EXERCISE: Your copy of the data should match it exactly, except that the pictures are gone.
====== INFORMATION PROVIDED ======
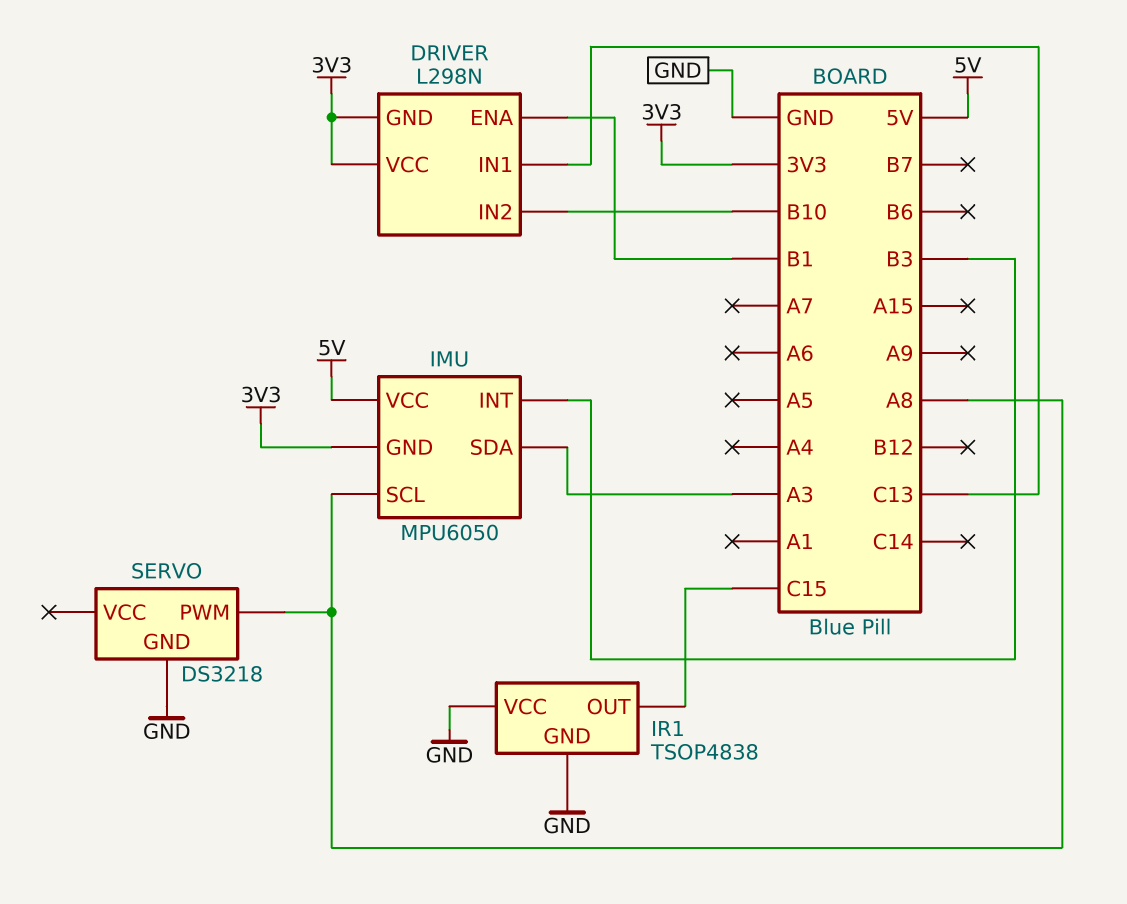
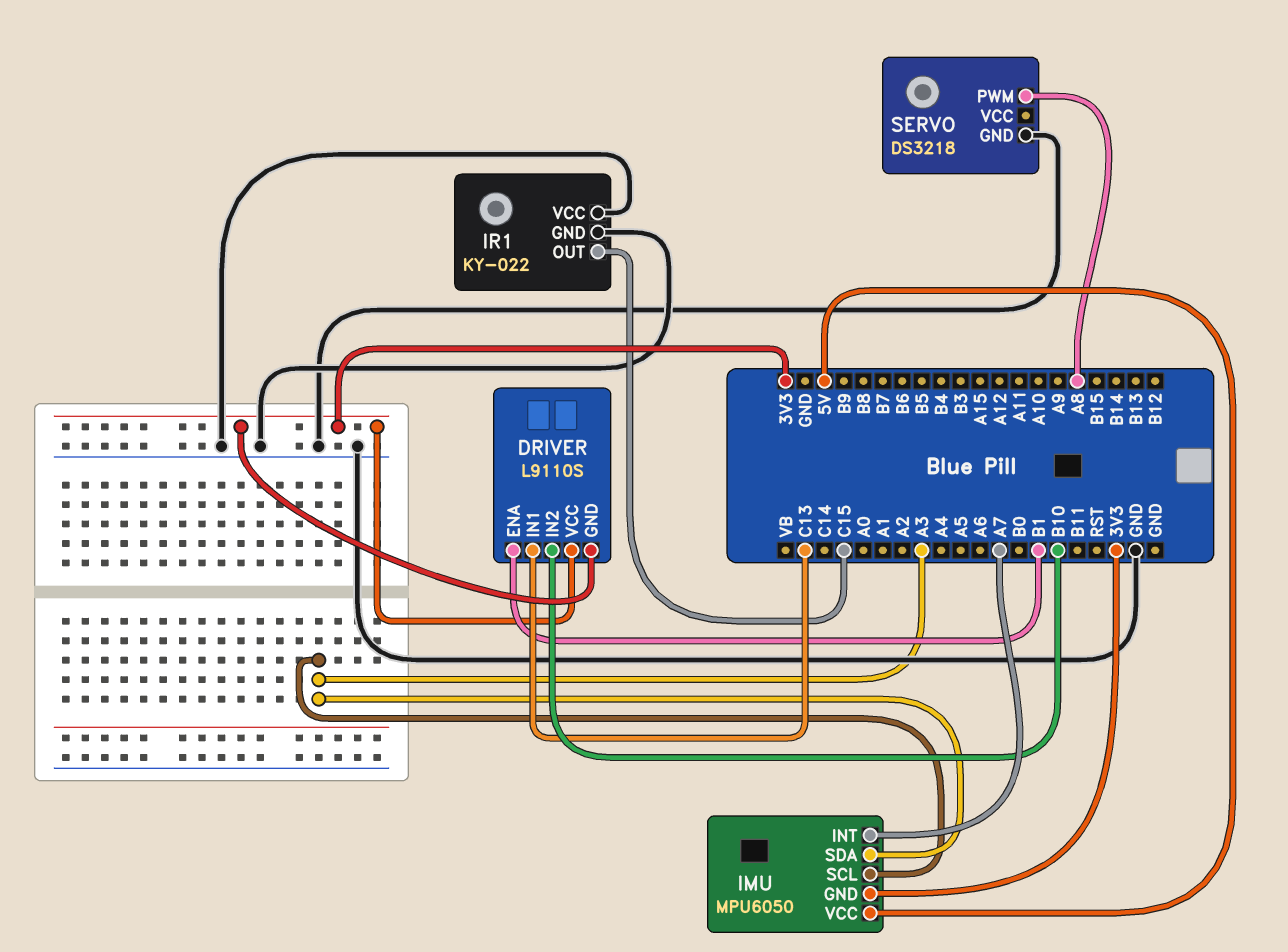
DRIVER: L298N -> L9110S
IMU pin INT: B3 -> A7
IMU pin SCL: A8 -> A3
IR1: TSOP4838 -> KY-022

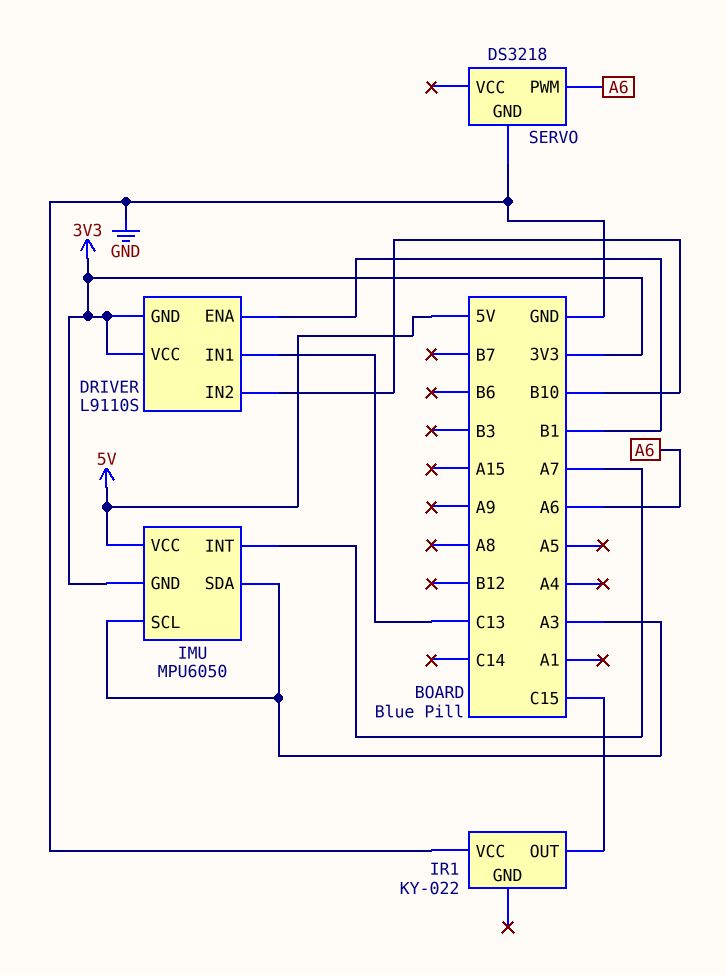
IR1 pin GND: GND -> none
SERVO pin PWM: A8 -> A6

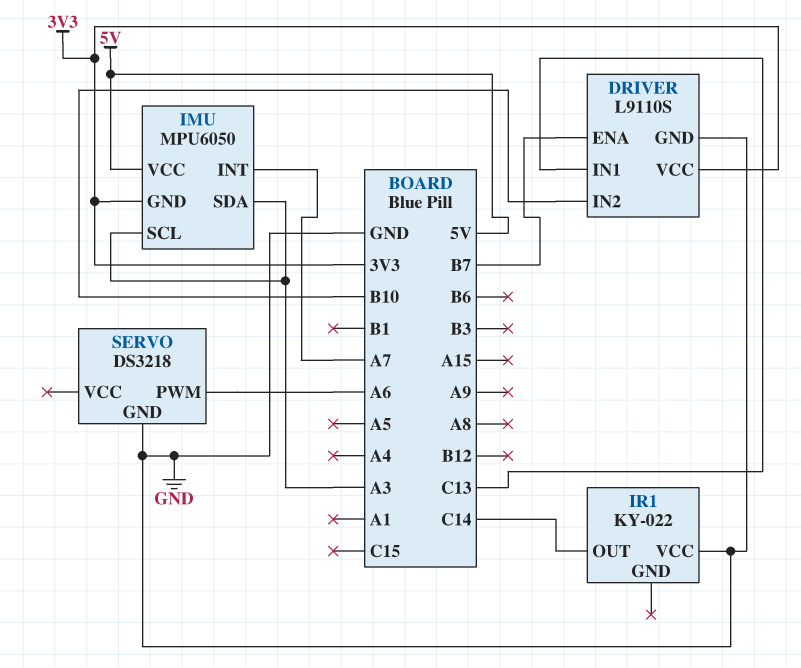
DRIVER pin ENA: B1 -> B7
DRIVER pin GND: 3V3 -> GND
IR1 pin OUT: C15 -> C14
======
RESPONSE TO THE TASK:
DRIVER: L298N -> L9110S
IMU pin INT: B3 -> A7
IMU pin SCL: A8 -> A3
IR1: TSOP4838 -> KY-022

IR1 pin GND: GND -> none
SERVO pin PWM: A8 -> A6

DRIVER pin ENA: B1 -> B7
DRIVER pin GND: 3V3 -> GND
IR1 pin OUT: C15 -> C14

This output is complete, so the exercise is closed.